ABOUT THIS TASK:
This calls for a word-for-word copy of all the data, with each picture removed.

INPUT DATA:
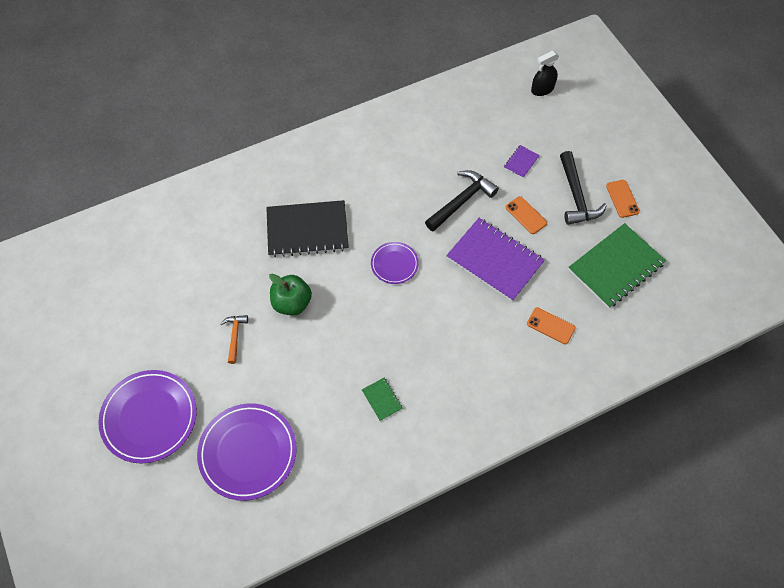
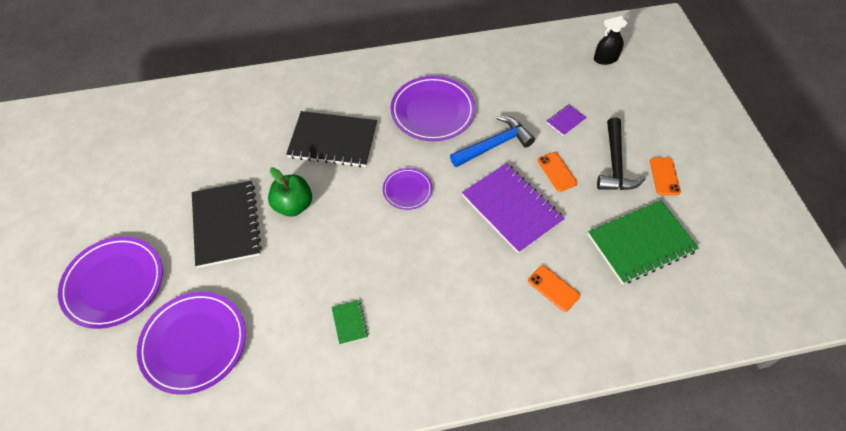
camera: 15 degrees right, 5 degrees down
(235, 336) = (226, 224): orange hammer -> black notebook
(393, 179) = (432, 111): none -> purple plate
(461, 201) = (494, 145): black hammer -> blue hammer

FINISHED TASK:
camera: 15 degrees right, 5 degrees down
(235, 336) = (226, 224): orange hammer -> black notebook
(393, 179) = (432, 111): none -> purple plate
(461, 201) = (494, 145): black hammer -> blue hammer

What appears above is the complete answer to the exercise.